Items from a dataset
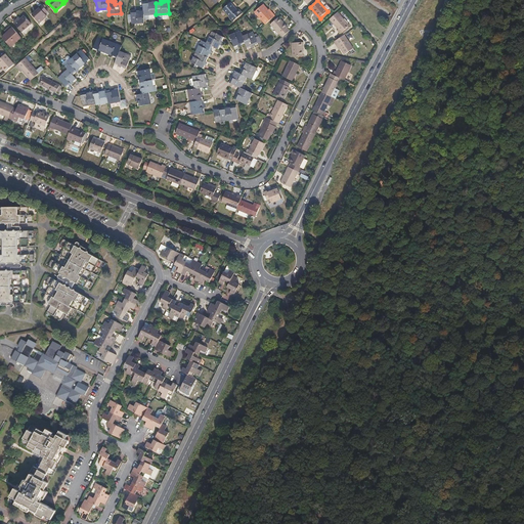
[(142,4),(143,9),(143,10),(143,14),(156,14),(156,3),(155,2),(151,2),(151,1),(147,1),(147,2),(148,4),(142,4)]
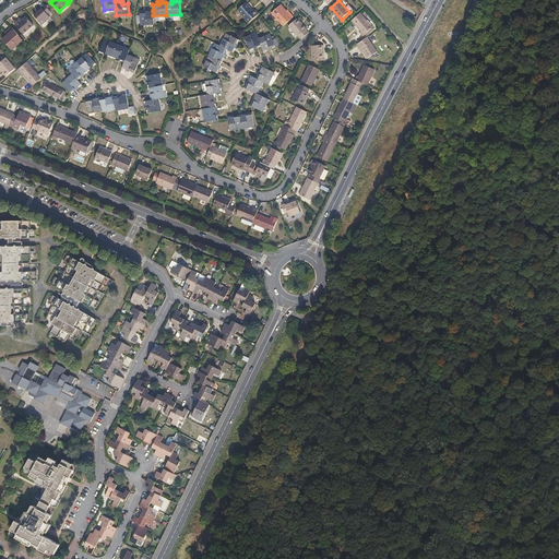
[(238,10),(249,23),(259,14),(256,10),(253,12),(246,2),(238,10)]
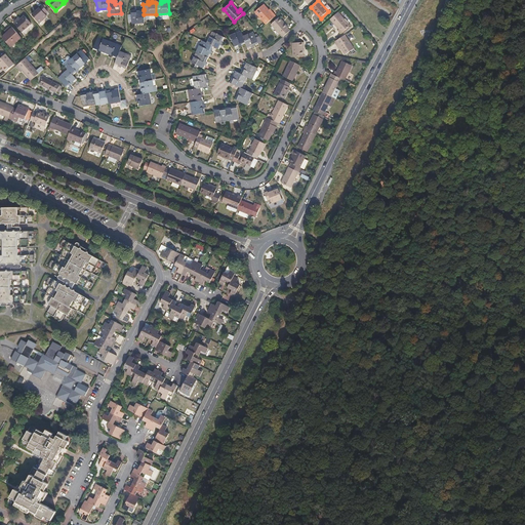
[(32,14),(39,24),(47,16),(44,14),(47,11),(41,5),(35,10),(35,11),(32,14)]
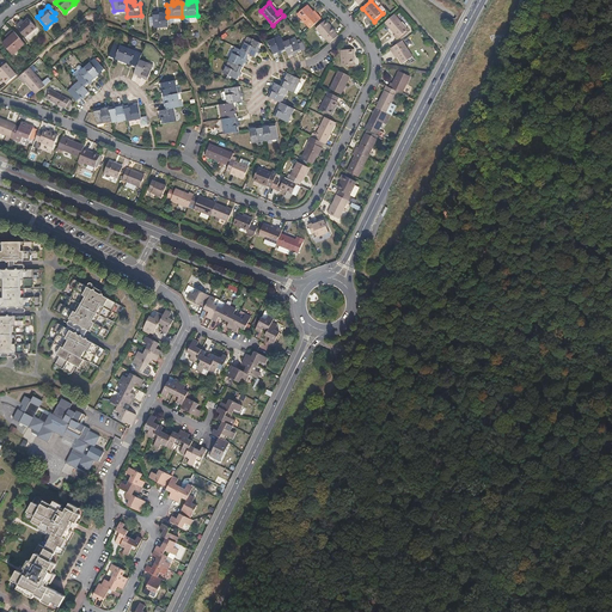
[(311,29),(322,19),(317,14),(316,16),(307,6),(298,14),(311,29)]
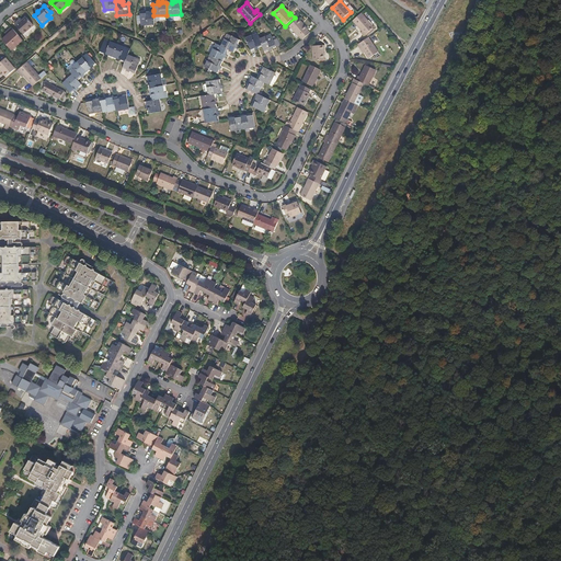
[(149,11),(149,10),(146,10),(146,11),(146,13),(140,14),(140,24),(153,24),(153,15),(153,11),(149,11)]
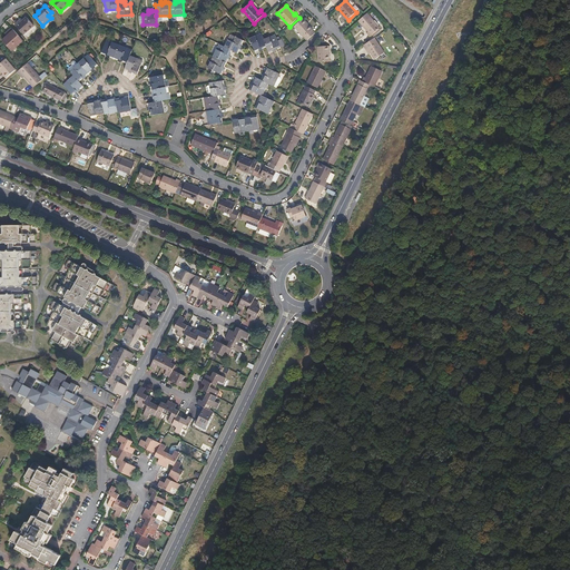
[(367,13),(359,21),(369,32),(366,33),(370,37),(380,28),(367,13)]
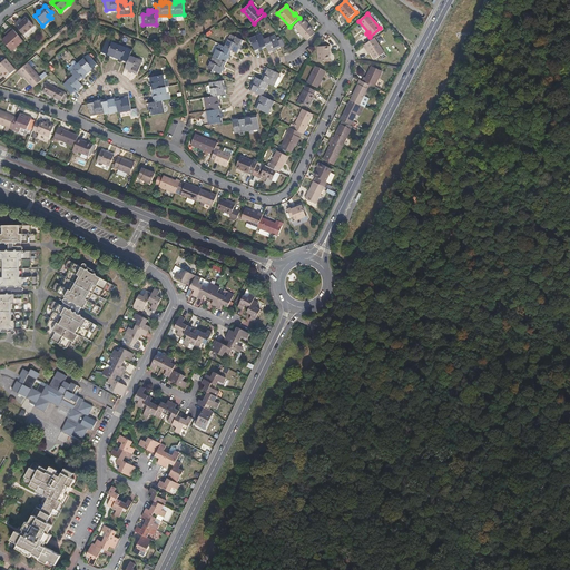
[(15,25),(23,35),(33,27),(27,18),(20,23),(19,21),(15,25)]
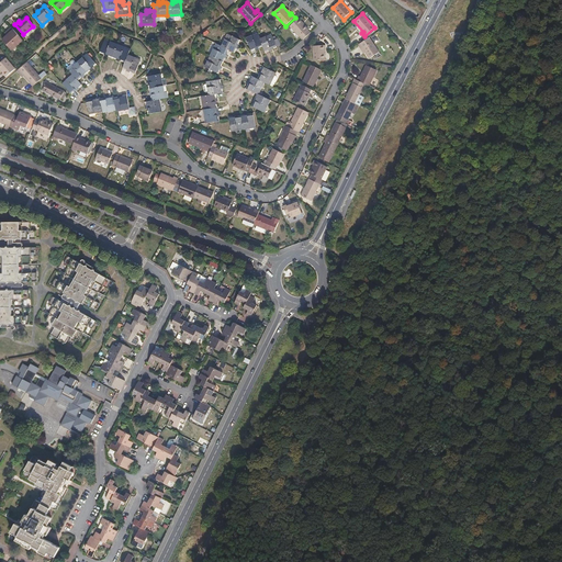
[(303,40),(311,33),(307,31),(308,30),(304,24),(303,25),(298,19),(290,26),(300,37),(301,36),(303,40)]
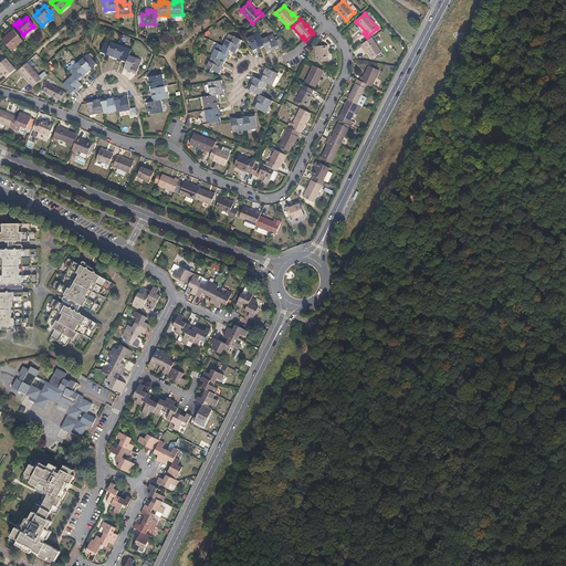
[(23,41),(11,28),(8,31),(10,33),(2,40),(11,51),(23,41)]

**REQUIREMENT**
Copy out the lines above in full and unaltered, apart from the pictures.

**REPLY**
[(142,4),(143,9),(143,10),(143,14),(156,14),(156,3),(155,2),(151,2),(151,1),(147,1),(147,2),(148,4),(142,4)]
[(238,10),(249,23),(259,14),(256,10),(253,12),(246,2),(238,10)]
[(32,14),(39,24),(47,16),(44,14),(47,11),(41,5),(35,10),(35,11),(32,14)]
[(311,29),(322,19),(317,14),(316,16),(307,6),(298,14),(311,29)]
[(149,11),(149,10),(146,10),(146,11),(146,13),(140,14),(140,24),(153,24),(153,15),(153,11),(149,11)]
[(367,13),(359,21),(369,32),(366,33),(370,37),(380,28),(367,13)]
[(15,25),(23,35),(33,27),(27,18),(20,23),(19,21),(15,25)]
[(303,40),(311,33),(307,31),(308,30),(304,24),(303,25),(298,19),(290,26),(300,37),(301,36),(303,40)]
[(23,41),(11,28),(8,31),(10,33),(2,40),(11,51),(23,41)]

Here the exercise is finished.